• **WRITTEN REQUEST**
Please copy everything from the line containing "(under ~4 m) are not labelled." down to the line containing "road 2 (track): [(511,307),(459,341),(398,449)]", changing "labelled" to "tagged" and leaving everything else as it stands.

Start of RECORDS PROVIDED

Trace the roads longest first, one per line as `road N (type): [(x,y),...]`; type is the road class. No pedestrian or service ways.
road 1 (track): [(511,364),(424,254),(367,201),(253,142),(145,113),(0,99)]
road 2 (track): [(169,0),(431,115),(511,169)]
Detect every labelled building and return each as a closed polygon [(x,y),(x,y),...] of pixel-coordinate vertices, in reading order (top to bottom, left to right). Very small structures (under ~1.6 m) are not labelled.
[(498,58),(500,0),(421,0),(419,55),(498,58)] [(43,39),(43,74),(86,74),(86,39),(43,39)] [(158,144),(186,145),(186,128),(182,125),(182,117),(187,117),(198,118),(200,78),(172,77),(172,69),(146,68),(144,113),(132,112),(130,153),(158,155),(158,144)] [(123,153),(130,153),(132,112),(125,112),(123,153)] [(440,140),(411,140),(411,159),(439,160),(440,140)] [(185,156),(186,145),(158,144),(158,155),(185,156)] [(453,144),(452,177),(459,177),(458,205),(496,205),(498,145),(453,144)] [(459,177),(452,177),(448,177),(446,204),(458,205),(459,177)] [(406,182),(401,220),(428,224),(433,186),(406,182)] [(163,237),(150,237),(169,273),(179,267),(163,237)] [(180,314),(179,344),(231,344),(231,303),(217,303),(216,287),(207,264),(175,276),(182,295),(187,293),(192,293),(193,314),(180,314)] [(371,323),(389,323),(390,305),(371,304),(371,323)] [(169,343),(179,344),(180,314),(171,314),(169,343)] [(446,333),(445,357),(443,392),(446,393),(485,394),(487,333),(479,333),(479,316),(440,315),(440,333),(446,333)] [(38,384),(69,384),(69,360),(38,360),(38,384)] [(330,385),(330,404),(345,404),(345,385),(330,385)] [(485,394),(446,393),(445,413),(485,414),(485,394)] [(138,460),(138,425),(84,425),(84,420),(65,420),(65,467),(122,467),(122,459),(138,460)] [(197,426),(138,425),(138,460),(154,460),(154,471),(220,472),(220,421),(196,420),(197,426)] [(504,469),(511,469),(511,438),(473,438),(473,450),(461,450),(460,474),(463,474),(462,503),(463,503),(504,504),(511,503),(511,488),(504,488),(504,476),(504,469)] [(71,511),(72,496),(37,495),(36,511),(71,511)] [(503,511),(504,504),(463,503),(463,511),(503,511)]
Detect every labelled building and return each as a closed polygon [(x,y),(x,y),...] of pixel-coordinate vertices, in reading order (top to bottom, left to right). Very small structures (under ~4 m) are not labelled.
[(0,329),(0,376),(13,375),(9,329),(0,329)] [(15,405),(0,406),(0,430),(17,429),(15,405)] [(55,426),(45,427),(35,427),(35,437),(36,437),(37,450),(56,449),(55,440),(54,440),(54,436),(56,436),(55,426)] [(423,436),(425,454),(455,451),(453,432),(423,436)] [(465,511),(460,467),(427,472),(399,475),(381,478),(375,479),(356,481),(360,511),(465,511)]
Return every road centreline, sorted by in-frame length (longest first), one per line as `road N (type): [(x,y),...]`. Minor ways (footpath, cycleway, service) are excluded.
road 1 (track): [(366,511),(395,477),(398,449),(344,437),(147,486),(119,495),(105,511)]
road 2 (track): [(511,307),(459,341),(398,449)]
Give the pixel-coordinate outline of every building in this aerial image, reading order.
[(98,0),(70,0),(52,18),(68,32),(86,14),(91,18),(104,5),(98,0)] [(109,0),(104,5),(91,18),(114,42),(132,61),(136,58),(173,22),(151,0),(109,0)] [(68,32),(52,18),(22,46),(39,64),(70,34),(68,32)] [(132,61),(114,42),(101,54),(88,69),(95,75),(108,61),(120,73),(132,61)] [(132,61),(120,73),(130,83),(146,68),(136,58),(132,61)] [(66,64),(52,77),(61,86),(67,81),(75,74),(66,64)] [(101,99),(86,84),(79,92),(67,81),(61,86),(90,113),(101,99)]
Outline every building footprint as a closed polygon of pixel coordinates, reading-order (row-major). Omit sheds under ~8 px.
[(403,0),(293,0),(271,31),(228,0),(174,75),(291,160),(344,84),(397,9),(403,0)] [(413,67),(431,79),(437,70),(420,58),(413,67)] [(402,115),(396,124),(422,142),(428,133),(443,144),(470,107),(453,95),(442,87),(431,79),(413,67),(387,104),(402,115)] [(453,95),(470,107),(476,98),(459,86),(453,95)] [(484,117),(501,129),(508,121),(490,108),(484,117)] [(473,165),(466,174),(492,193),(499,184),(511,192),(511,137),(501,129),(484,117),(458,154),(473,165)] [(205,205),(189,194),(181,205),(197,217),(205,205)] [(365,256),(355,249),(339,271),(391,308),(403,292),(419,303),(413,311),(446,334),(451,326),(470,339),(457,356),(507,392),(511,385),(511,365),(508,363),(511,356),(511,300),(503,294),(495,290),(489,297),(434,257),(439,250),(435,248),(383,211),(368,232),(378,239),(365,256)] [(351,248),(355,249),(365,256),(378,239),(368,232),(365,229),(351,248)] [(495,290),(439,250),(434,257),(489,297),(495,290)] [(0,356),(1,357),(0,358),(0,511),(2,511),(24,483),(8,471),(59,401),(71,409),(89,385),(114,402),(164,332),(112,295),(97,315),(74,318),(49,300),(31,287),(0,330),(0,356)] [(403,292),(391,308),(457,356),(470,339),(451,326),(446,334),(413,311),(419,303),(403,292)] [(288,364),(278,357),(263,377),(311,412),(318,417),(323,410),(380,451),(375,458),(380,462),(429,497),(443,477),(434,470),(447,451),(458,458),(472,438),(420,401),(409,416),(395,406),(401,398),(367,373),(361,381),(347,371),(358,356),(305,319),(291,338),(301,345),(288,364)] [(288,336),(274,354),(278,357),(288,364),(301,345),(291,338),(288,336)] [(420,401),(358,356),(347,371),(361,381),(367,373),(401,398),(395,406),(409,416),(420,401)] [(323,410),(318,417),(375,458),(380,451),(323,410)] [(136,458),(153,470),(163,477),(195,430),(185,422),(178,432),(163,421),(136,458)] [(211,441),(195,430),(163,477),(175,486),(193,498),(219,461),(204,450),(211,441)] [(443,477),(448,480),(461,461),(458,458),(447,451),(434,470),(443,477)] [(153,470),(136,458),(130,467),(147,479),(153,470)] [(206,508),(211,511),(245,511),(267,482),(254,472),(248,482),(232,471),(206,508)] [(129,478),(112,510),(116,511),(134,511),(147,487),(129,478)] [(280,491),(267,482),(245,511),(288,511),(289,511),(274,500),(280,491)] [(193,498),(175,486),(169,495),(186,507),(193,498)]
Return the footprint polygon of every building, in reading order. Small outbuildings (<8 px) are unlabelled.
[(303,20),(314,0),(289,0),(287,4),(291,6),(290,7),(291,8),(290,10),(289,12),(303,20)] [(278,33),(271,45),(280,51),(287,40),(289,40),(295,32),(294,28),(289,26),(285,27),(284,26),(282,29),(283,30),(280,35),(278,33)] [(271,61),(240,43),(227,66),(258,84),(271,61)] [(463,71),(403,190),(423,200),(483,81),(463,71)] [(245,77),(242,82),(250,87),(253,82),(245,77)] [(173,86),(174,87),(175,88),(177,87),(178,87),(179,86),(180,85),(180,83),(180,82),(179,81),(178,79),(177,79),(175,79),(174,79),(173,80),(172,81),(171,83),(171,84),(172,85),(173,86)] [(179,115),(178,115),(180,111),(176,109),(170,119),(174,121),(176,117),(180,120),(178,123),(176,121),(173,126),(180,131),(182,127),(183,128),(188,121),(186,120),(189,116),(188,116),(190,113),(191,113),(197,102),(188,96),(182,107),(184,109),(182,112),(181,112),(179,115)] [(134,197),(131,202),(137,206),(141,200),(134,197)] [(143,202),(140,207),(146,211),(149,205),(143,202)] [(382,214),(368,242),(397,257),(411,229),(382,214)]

End of RECORDS PROVIDED

• **RIGHT ANSWER**
Detect every tagged building and return each as a closed polygon [(x,y),(x,y),...] of pixel-coordinate vertices, in reading order (top to bottom, left to right). Very small structures (under ~4 m) are not tagged.
[(0,329),(0,376),(13,375),(9,329),(0,329)] [(15,405),(0,406),(0,430),(17,429),(15,405)] [(55,426),(45,427),(35,427),(35,437),(36,437),(37,450),(56,449),(55,440),(54,440),(54,436),(56,436),(55,426)] [(423,436),(425,454),(455,451),(453,432),(423,436)] [(465,511),(460,467),(427,472),(399,475),(381,478),(375,479),(356,481),(360,511),(465,511)]
Return every road centreline, sorted by in-frame length (longest first), one per line as `road N (type): [(x,y),...]`. Minor ways (footpath, cycleway, service) are excluded.
road 1 (track): [(366,511),(395,477),(398,449),(344,437),(147,486),(119,495),(105,511)]
road 2 (track): [(511,307),(459,341),(398,449)]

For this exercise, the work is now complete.